▶ Task details
Write out the material below exactly, beginning at the line that contains "(371, 306) = (436, 184): red" and ending with its last line, both ends included; write nothing else.

Start of The data

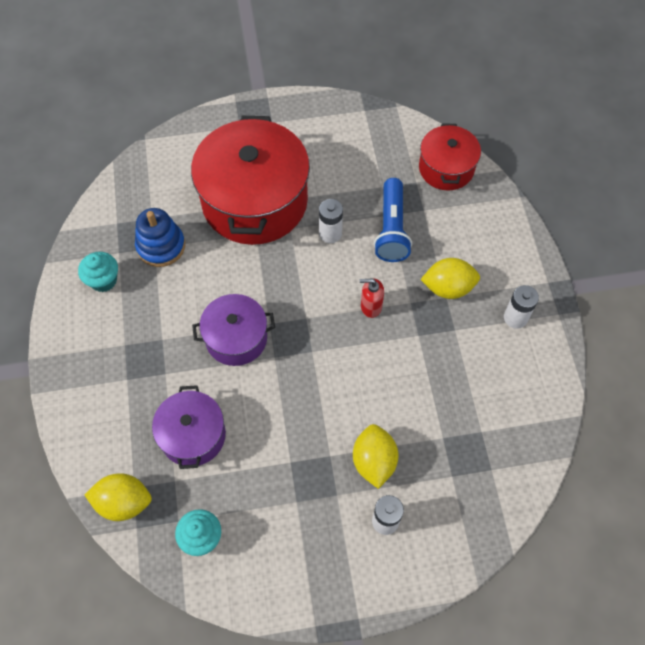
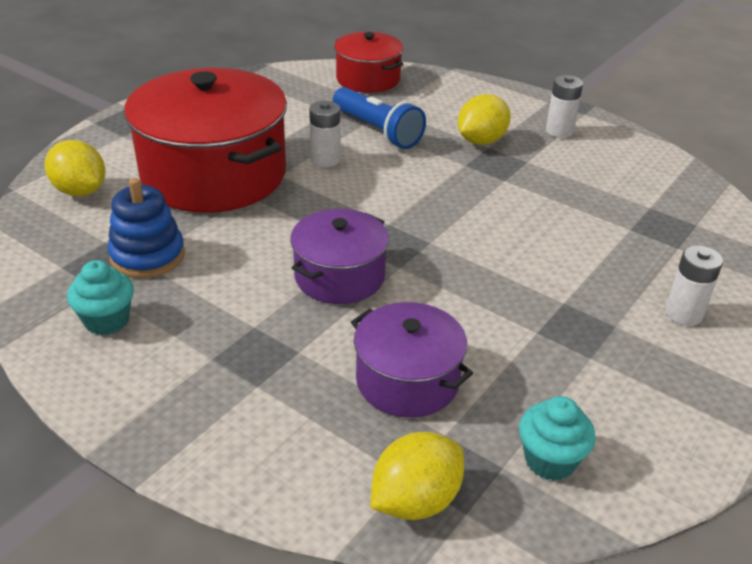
camera: 45 degrees left, 25 degrees down
(371, 306) = (436, 184): red soap dispenser -> none
(374, 461) = (606, 280): yellow lemon -> yellow lemon (80, 191)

End of The data

▶ Expected answer
(371, 306) = (436, 184): red soap dispenser -> none
(374, 461) = (606, 280): yellow lemon -> yellow lemon (80, 191)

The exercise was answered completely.